— begin Given data —

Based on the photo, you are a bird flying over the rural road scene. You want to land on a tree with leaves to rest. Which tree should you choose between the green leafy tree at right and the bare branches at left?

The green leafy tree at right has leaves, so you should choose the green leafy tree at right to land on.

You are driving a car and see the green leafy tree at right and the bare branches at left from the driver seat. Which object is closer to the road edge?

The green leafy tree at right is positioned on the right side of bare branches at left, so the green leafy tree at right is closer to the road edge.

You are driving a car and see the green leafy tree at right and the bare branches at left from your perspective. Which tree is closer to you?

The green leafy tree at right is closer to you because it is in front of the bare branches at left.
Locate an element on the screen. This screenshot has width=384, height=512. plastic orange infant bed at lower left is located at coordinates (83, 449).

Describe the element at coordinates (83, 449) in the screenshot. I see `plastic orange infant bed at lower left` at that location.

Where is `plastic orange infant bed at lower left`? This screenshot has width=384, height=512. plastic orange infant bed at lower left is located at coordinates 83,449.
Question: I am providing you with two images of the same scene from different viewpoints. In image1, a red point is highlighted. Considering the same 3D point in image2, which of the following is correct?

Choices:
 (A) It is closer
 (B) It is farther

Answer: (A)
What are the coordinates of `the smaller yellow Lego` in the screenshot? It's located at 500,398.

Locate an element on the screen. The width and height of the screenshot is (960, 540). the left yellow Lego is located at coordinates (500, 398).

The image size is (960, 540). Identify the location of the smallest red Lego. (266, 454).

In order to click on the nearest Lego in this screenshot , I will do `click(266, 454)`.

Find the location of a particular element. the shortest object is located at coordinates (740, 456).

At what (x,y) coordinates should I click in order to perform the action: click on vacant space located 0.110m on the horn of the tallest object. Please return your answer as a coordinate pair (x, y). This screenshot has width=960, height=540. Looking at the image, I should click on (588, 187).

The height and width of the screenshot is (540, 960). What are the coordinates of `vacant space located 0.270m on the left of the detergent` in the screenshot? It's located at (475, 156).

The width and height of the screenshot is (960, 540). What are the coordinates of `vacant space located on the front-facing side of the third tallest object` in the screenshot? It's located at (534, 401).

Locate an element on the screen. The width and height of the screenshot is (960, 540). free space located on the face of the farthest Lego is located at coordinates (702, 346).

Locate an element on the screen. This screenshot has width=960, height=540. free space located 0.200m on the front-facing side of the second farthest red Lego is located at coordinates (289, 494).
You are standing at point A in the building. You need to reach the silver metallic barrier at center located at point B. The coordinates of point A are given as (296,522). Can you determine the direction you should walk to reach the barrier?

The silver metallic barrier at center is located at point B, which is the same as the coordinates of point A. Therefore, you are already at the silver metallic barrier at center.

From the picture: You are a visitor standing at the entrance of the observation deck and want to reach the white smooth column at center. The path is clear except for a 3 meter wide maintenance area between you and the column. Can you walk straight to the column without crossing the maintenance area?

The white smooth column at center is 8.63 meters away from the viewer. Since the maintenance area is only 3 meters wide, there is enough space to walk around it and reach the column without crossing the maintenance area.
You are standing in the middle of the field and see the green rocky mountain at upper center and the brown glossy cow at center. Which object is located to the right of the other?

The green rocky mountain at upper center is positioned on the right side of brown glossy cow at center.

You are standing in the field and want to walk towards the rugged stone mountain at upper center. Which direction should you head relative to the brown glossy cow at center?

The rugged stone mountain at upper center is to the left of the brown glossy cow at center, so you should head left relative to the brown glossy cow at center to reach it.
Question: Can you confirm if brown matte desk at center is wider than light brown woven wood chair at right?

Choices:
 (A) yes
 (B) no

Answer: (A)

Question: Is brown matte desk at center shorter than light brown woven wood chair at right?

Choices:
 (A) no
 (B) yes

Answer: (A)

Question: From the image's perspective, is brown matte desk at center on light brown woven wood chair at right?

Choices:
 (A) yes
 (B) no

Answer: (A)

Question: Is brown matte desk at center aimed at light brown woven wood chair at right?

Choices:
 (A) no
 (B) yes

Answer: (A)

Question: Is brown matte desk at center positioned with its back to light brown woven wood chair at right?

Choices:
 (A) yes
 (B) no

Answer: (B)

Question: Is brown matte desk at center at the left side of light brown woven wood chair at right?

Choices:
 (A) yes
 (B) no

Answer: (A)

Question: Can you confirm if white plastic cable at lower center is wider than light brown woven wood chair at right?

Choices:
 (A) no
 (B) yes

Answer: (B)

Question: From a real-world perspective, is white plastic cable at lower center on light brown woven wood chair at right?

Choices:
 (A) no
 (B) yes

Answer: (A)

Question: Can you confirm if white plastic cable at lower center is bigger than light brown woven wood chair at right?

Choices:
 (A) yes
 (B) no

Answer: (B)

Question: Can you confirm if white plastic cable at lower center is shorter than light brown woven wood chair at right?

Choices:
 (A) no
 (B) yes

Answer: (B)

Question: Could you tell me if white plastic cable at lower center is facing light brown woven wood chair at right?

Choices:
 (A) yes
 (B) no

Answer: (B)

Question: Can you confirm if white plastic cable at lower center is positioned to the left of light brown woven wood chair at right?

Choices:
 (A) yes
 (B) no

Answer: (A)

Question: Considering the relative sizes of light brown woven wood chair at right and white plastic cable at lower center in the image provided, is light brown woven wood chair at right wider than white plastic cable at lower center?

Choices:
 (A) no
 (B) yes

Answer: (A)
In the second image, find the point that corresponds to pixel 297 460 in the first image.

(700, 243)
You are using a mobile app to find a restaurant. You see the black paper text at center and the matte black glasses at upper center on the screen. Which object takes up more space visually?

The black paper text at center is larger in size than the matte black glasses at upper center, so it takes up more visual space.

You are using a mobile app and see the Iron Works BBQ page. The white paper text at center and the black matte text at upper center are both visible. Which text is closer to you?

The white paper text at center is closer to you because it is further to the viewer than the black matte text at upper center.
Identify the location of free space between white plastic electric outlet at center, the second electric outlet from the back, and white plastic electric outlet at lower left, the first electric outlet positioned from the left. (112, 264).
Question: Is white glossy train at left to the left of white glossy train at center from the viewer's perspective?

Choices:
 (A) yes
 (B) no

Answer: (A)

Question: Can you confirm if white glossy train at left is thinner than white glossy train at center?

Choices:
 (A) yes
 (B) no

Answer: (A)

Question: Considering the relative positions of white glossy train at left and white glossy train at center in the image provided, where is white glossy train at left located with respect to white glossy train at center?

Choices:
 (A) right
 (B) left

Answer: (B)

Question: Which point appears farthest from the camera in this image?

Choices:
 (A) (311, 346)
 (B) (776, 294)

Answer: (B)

— end Given data —

Render every line of the rows above as a JSON list of strings, one string per line, and omit the blank lines.

[
  "Based on the photo, you are a bird flying over the rural road scene. You want to land on a tree with leaves to rest. Which tree should you choose between the green leafy tree at right and the bare branches at left?",
  "The green leafy tree at right has leaves, so you should choose the green leafy tree at right to land on.",
  "You are driving a car and see the green leafy tree at right and the bare branches at left from the driver seat. Which object is closer to the road edge?",
  "The green leafy tree at right is positioned on the right side of bare branches at left, so the green leafy tree at right is closer to the road edge.",
  "You are driving a car and see the green leafy tree at right and the bare branches at left from your perspective. Which tree is closer to you?",
  "The green leafy tree at right is closer to you because it is in front of the bare branches at left.",
  "Locate an element on the screen. This screenshot has width=384, height=512. plastic orange infant bed at lower left is located at coordinates (83, 449).",
  "Describe the element at coordinates (83, 449) in the screenshot. I see `plastic orange infant bed at lower left` at that location.",
  "Where is `plastic orange infant bed at lower left`? This screenshot has width=384, height=512. plastic orange infant bed at lower left is located at coordinates 83,449.",
  "Question: I am providing you with two images of the same scene from different viewpoints. In image1, a red point is highlighted. Considering the same 3D point in image2, which of the following is correct?",
  "Choices:",
  " (A) It is closer",
  " (B) It is farther",
  "Answer: (A)",
  "What are the coordinates of `the smaller yellow Lego` in the screenshot? It's located at 500,398.",
  "Locate an element on the screen. The width and height of the screenshot is (960, 540). the left yellow Lego is located at coordinates (500, 398).",
  "The image size is (960, 540). Identify the location of the smallest red Lego. (266, 454).",
  "In order to click on the nearest Lego in this screenshot , I will do `click(266, 454)`.",
  "Find the location of a particular element. the shortest object is located at coordinates (740, 456).",
  "At what (x,y) coordinates should I click in order to perform the action: click on vacant space located 0.110m on the horn of the tallest object. Please return your answer as a coordinate pair (x, y). This screenshot has width=960, height=540. Looking at the image, I should click on (588, 187).",
  "The height and width of the screenshot is (540, 960). What are the coordinates of `vacant space located 0.270m on the left of the detergent` in the screenshot? It's located at (475, 156).",
  "The width and height of the screenshot is (960, 540). What are the coordinates of `vacant space located on the front-facing side of the third tallest object` in the screenshot? It's located at (534, 401).",
  "Locate an element on the screen. The width and height of the screenshot is (960, 540). free space located on the face of the farthest Lego is located at coordinates (702, 346).",
  "Locate an element on the screen. This screenshot has width=960, height=540. free space located 0.200m on the front-facing side of the second farthest red Lego is located at coordinates (289, 494).",
  "You are standing at point A in the building. You need to reach the silver metallic barrier at center located at point B. The coordinates of point A are given as (296,522). Can you determine the direction you should walk to reach the barrier?",
  "The silver metallic barrier at center is located at point B, which is the same as the coordinates of point A. Therefore, you are already at the silver metallic barrier at center.",
  "From the picture: You are a visitor standing at the entrance of the observation deck and want to reach the white smooth column at center. The path is clear except for a 3 meter wide maintenance area between you and the column. Can you walk straight to the column without crossing the maintenance area?",
  "The white smooth column at center is 8.63 meters away from the viewer. Since the maintenance area is only 3 meters wide, there is enough space to walk around it and reach the column without crossing the maintenance area.",
  "You are standing in the middle of the field and see the green rocky mountain at upper center and the brown glossy cow at center. Which object is located to the right of the other?",
  "The green rocky mountain at upper center is positioned on the right side of brown glossy cow at center.",
  "You are standing in the field and want to walk towards the rugged stone mountain at upper center. Which direction should you head relative to the brown glossy cow at center?",
  "The rugged stone mountain at upper center is to the left of the brown glossy cow at center, so you should head left relative to the brown glossy cow at center to reach it.",
  "Question: Can you confirm if brown matte desk at center is wider than light brown woven wood chair at right?",
  "Choices:",
  " (A) yes",
  " (B) no",
  "Answer: (A)",
  "Question: Is brown matte desk at center shorter than light brown woven wood chair at right?",
  "Choices:",
  " (A) no",
  " (B) yes",
  "Answer: (A)",
  "Question: From the image's perspective, is brown matte desk at center on light brown woven wood chair at right?",
  "Choices:",
  " (A) yes",
  " (B) no",
  "Answer: (A)",
  "Question: Is brown matte desk at center aimed at light brown woven wood chair at right?",
  "Choices:",
  " (A) no",
  " (B) yes",
  "Answer: (A)",
  "Question: Is brown matte desk at center positioned with its back to light brown woven wood chair at right?",
  "Choices:",
  " (A) yes",
  " (B) no",
  "Answer: (B)",
  "Question: Is brown matte desk at center at the left side of light brown woven wood chair at right?",
  "Choices:",
  " (A) yes",
  " (B) no",
  "Answer: (A)",
  "Question: Can you confirm if white plastic cable at lower center is wider than light brown woven wood chair at right?",
  "Choices:",
  " (A) no",
  " (B) yes",
  "Answer: (B)",
  "Question: From a real-world perspective, is white plastic cable at lower center on light brown woven wood chair at right?",
  "Choices:",
  " (A) no",
  " (B) yes",
  "Answer: (A)",
  "Question: Can you confirm if white plastic cable at lower center is bigger than light brown woven wood chair at right?",
  "Choices:",
  " (A) yes",
  " (B) no",
  "Answer: (B)",
  "Question: Can you confirm if white plastic cable at lower center is shorter than light brown woven wood chair at right?",
  "Choices:",
  " (A) no",
  " (B) yes",
  "Answer: (B)",
  "Question: Could you tell me if white plastic cable at lower center is facing light brown woven wood chair at right?",
  "Choices:",
  " (A) yes",
  " (B) no",
  "Answer: (B)",
  "Question: Can you confirm if white plastic cable at lower center is positioned to the left of light brown woven wood chair at right?",
  "Choices:",
  " (A) yes",
  " (B) no",
  "Answer: (A)",
  "Question: Considering the relative sizes of light brown woven wood chair at right and white plastic cable at lower center in the image provided, is light brown woven wood chair at right wider than white plastic cable at lower center?",
  "Choices:",
  " (A) no",
  " (B) yes",
  "Answer: (A)",
  "In the second image, find the point that corresponds to pixel 297 460 in the first image.",
  "(700, 243)",
  "You are using a mobile app to find a restaurant. You see the black paper text at center and the matte black glasses at upper center on the screen. Which object takes up more space visually?",
  "The black paper text at center is larger in size than the matte black glasses at upper center, so it takes up more visual space.",
  "You are using a mobile app and see the Iron Works BBQ page. The white paper text at center and the black matte text at upper center are both visible. Which text is closer to you?",
  "The white paper text at center is closer to you because it is further to the viewer than the black matte text at upper center.",
  "Identify the location of free space between white plastic electric outlet at center, the second electric outlet from the back, and white plastic electric outlet at lower left, the first electric outlet positioned from the left. (112, 264).",
  "Question: Is white glossy train at left to the left of white glossy train at center from the viewer's perspective?",
  "Choices:",
  " (A) yes",
  " (B) no",
  "Answer: (A)",
  "Question: Can you confirm if white glossy train at left is thinner than white glossy train at center?",
  "Choices:",
  " (A) yes",
  " (B) no",
  "Answer: (A)",
  "Question: Considering the relative positions of white glossy train at left and white glossy train at center in the image provided, where is white glossy train at left located with respect to white glossy train at center?",
  "Choices:",
  " (A) right",
  " (B) left",
  "Answer: (B)",
  "Question: Which point appears farthest from the camera in this image?",
  "Choices:",
  " (A) (311, 346)",
  " (B) (776, 294)",
  "Answer: (B)"
]